• What is required: Would you return the lines between the one holding "JP2 pin 2: DIO3 -> DIO2" and the one holding "V1: AC 12V (AC2, GND) -> AC 12V (AC1, AC2)", inclusive, and only those, exactly as they stand in the listing below?

• Data to process:
********************

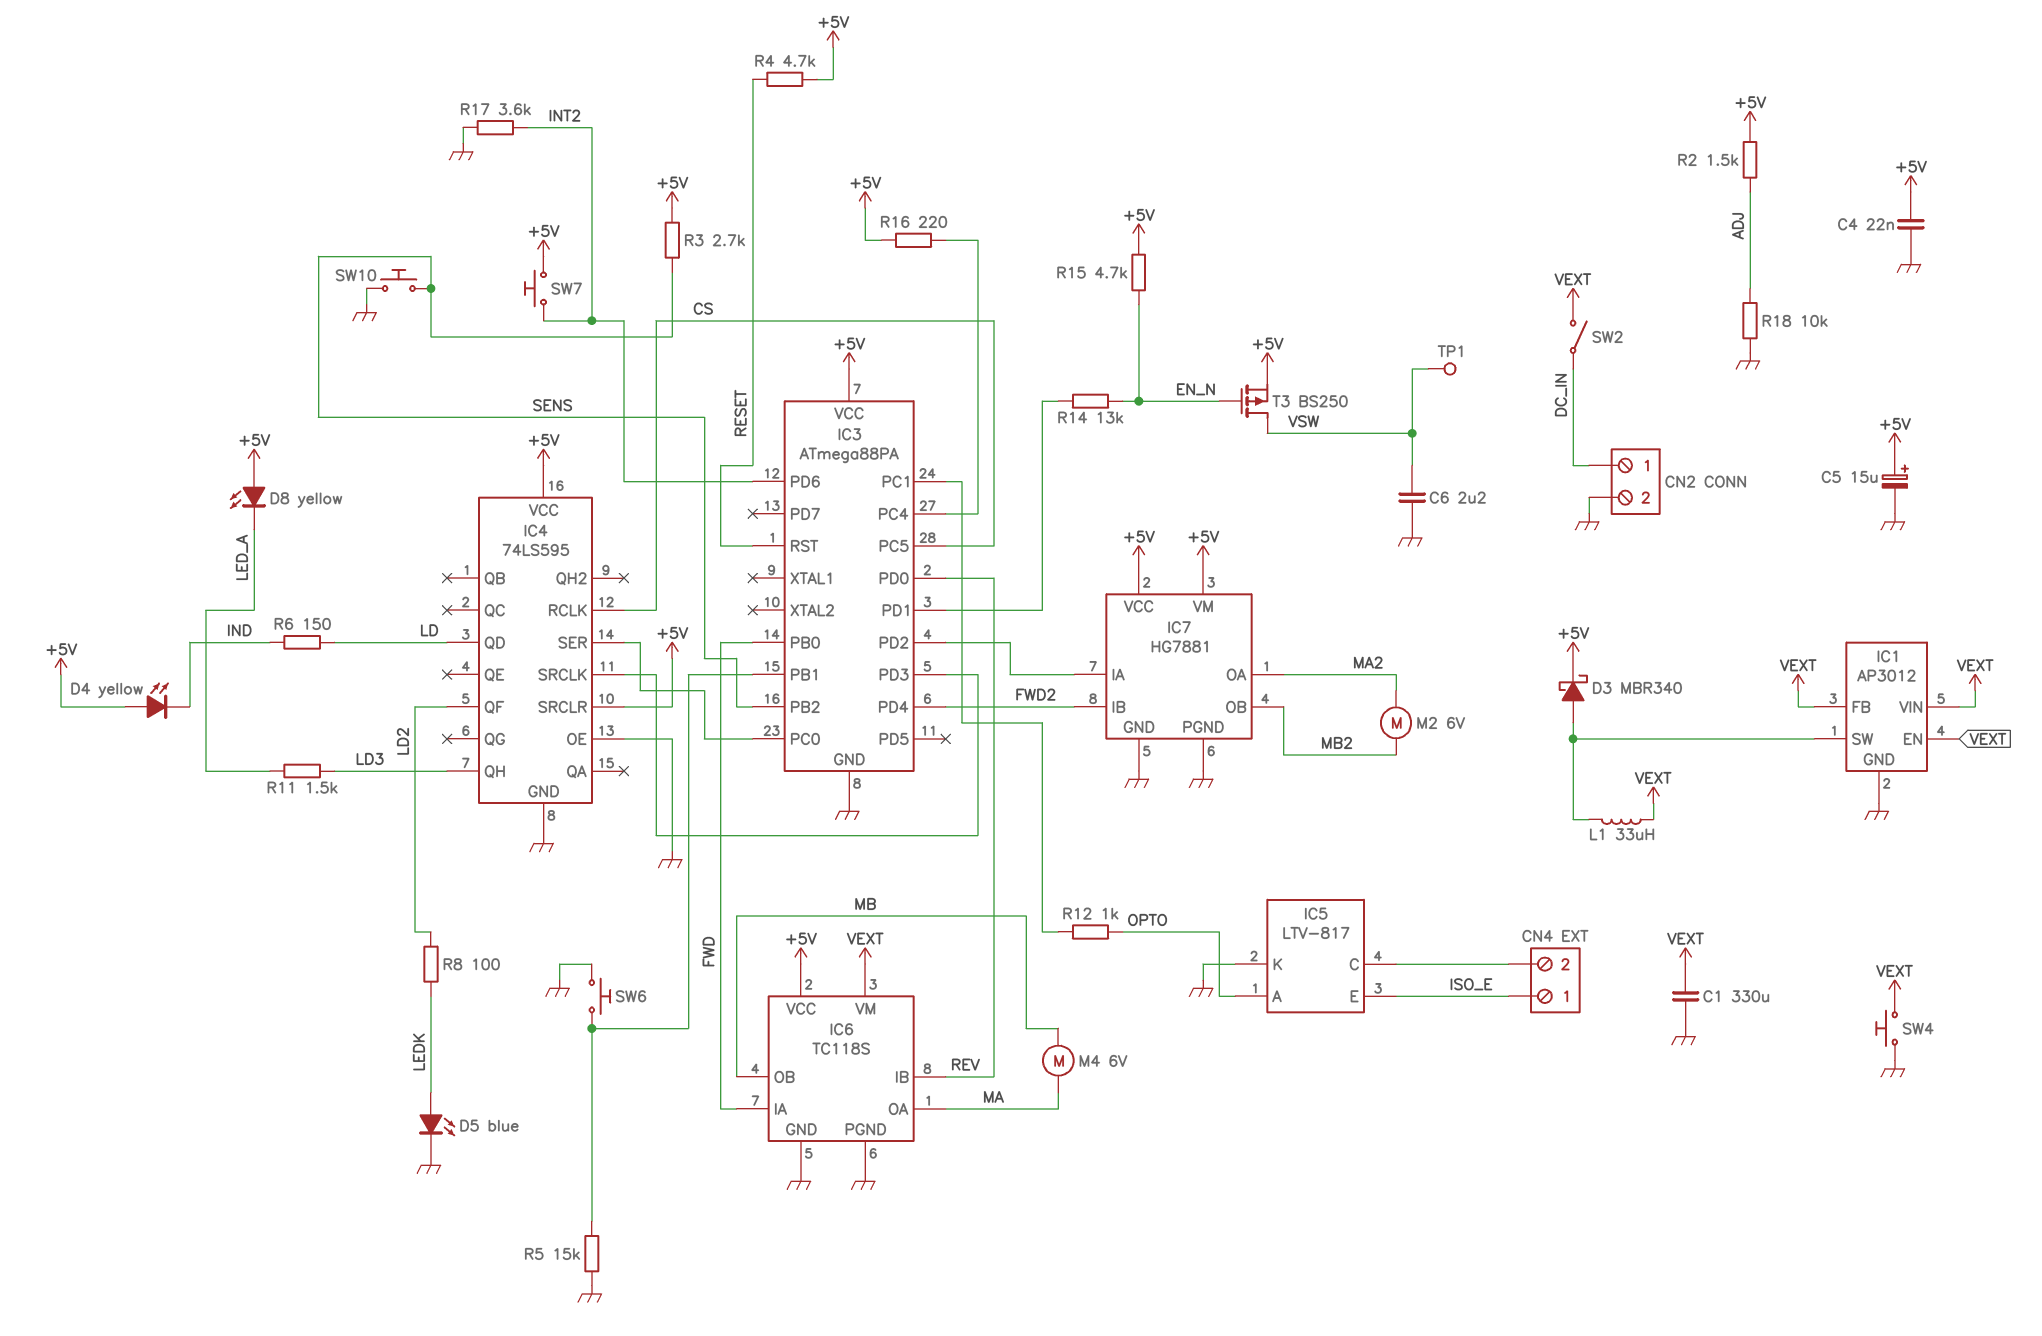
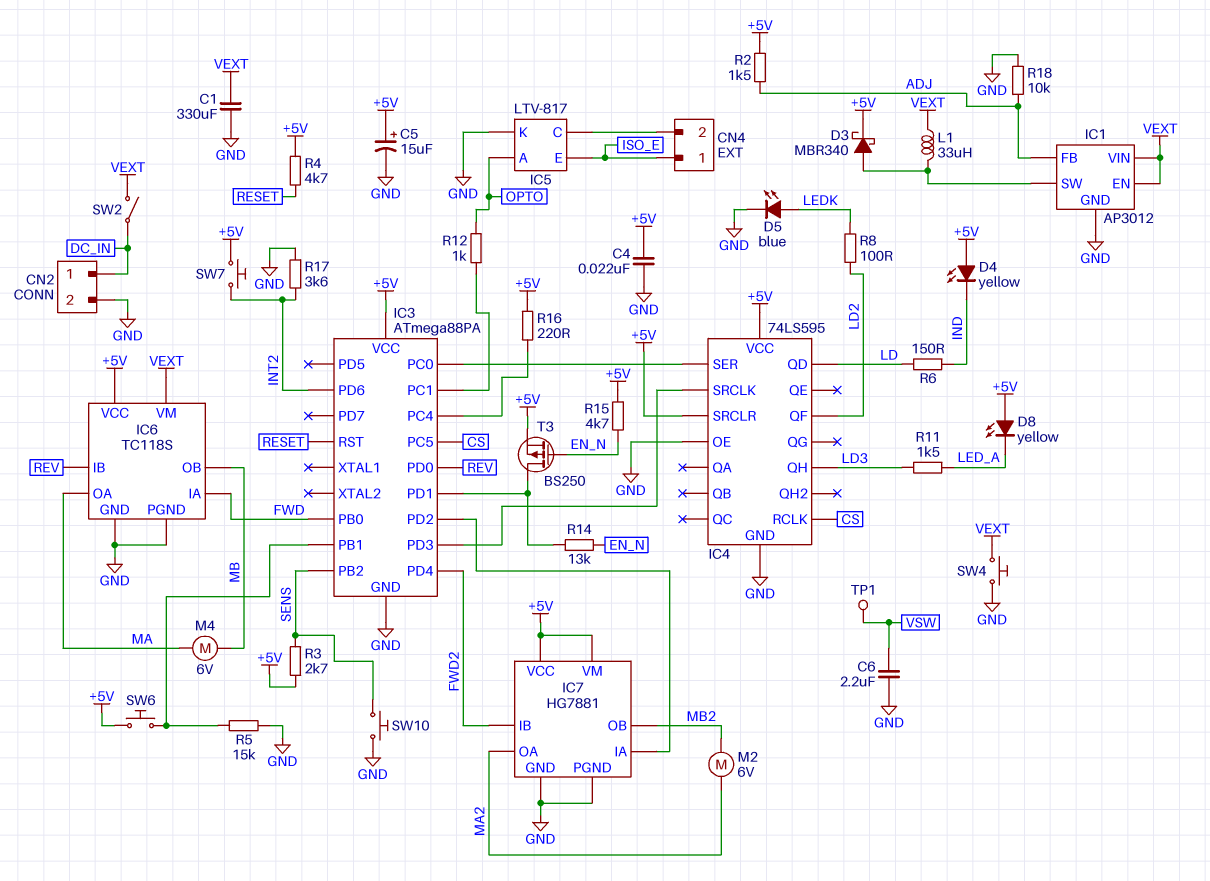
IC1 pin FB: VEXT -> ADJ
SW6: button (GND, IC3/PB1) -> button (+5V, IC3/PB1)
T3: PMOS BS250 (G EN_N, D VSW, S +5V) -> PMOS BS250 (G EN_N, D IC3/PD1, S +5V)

********************

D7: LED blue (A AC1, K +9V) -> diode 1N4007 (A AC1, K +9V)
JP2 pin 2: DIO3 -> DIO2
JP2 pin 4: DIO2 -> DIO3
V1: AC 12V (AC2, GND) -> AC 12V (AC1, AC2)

********************

• Written answer:
JP2 pin 2: DIO3 -> DIO2
JP2 pin 4: DIO2 -> DIO3
V1: AC 12V (AC2, GND) -> AC 12V (AC1, AC2)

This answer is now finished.